Multi-step shape changes:
____________________

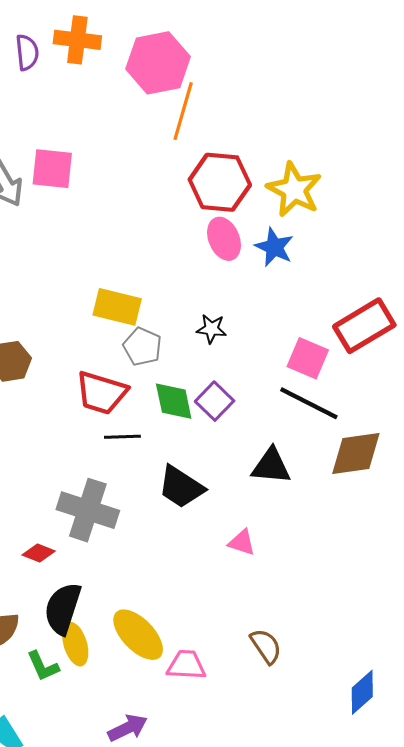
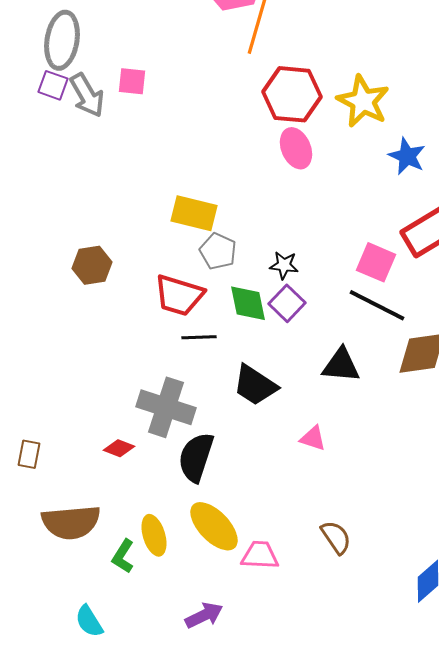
pink square: (52, 169) -> (132, 81), size x0.7
blue star: (274, 247) -> (407, 156), moved
black star: (211, 329) -> (284, 265), moved
black semicircle: (63, 608) -> (196, 457), moved
green L-shape: (43, 666) -> (123, 556), turned 56

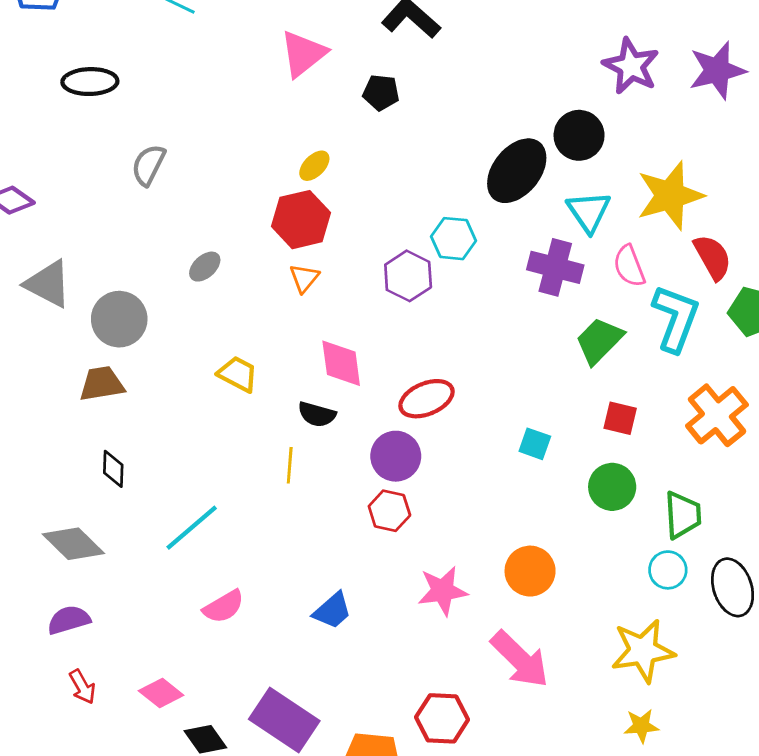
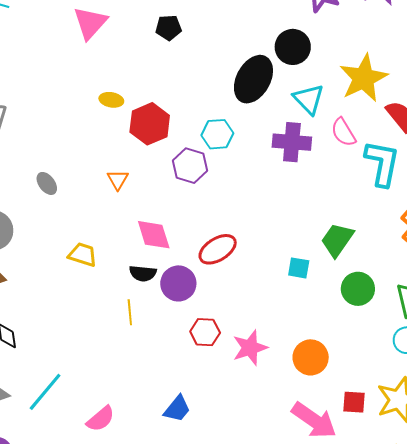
black pentagon: (381, 93) -> (169, 28), moved
yellow ellipse: (314, 166) -> (111, 100), turned 65
red hexagon: (301, 220) -> (150, 124), moved
gray ellipse: (205, 267) -> (47, 183), turned -75
green trapezoid: (599, 341) -> (337, 240), moved
red square: (620, 418) -> (354, 402), moved
purple circle: (396, 456) -> (178, 283), moved
cyan line: (192, 528) -> (45, 392), moved
pink star: (443, 591) -> (250, 348), moved

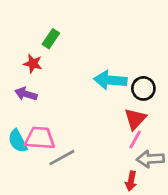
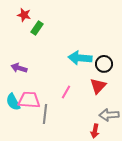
red star: (33, 64) -> (24, 15), moved
pink line: (135, 140) -> (66, 92), moved
gray line: (62, 158) -> (45, 114), turned -54

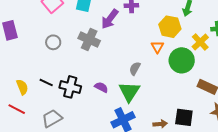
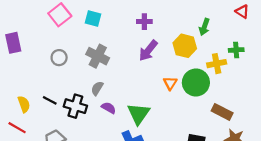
purple arrow: (110, 19) -> (148, 51), moved
yellow cross: (200, 42) -> (217, 64), turned 30
orange triangle: (157, 47) -> (170, 83), moved
gray semicircle: (135, 68) -> (97, 88), moved

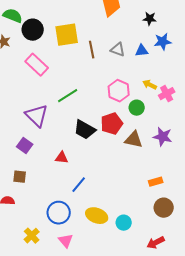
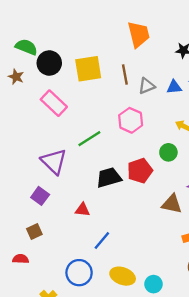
brown line: (92, 50) -> (125, 74), moved
gray triangle: (118, 50) -> (147, 86), turned -42
pink hexagon: (119, 91) -> (131, 120), moved
black trapezoid: (85, 130) -> (109, 178), turned 135
brown triangle: (134, 140) -> (172, 204), moved
brown square: (20, 177) -> (34, 231), turned -32

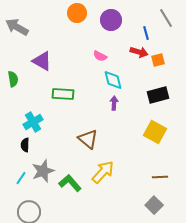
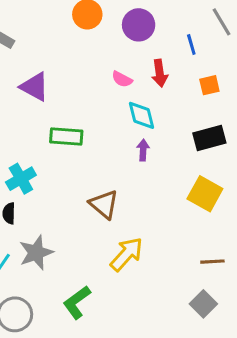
red arrow: (139, 52) -> (160, 73), moved, turned 66
green L-shape: (70, 183) -> (77, 302), moved, turned -85

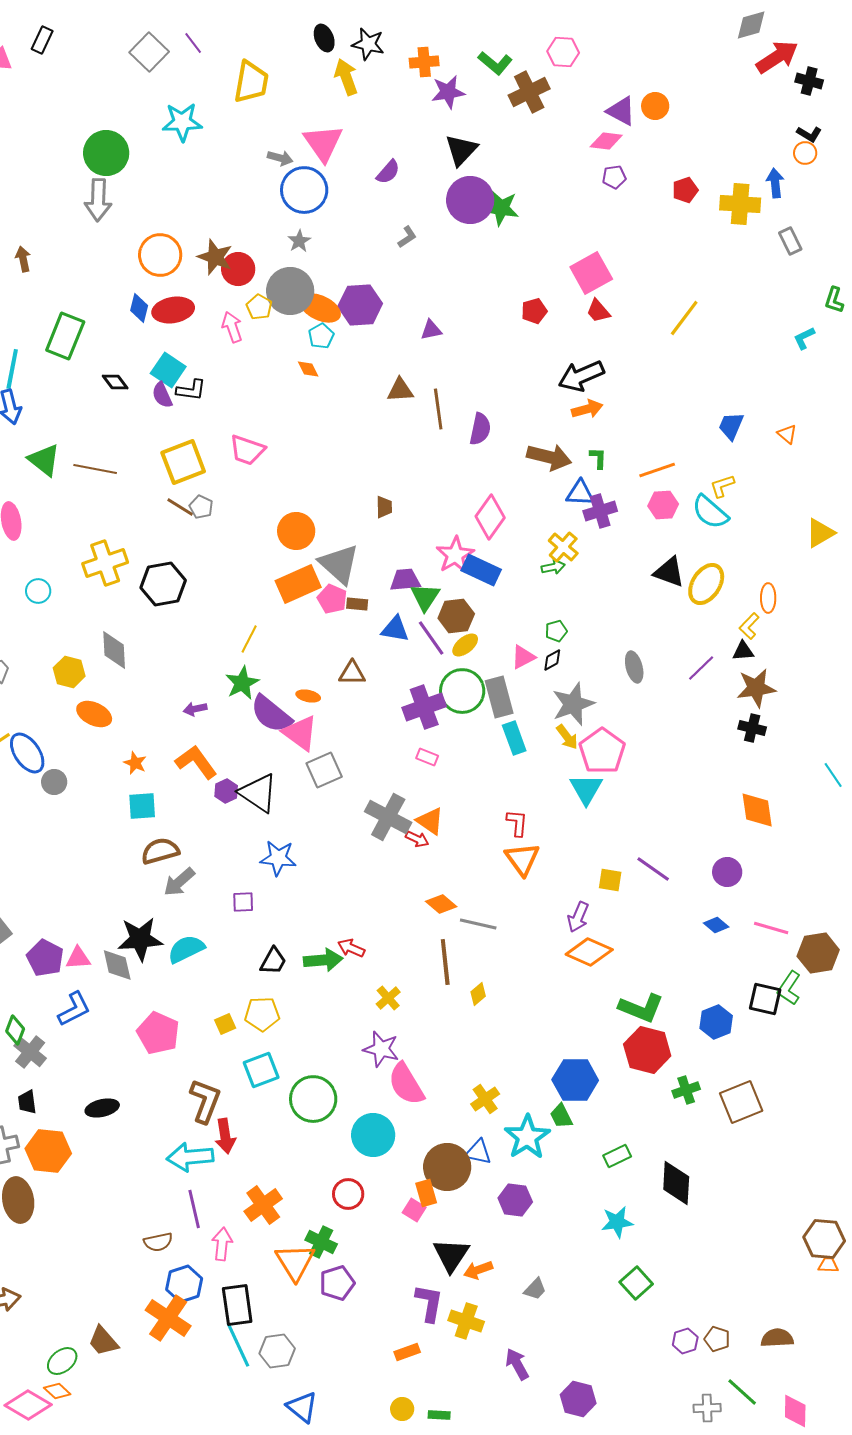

____________________

What you will do:
Every line above that includes the word "ellipse" must appear in the answer.

Solution for this exercise:
yellow ellipse: (314, 166) -> (111, 100), turned 65
gray ellipse: (205, 267) -> (47, 183), turned -75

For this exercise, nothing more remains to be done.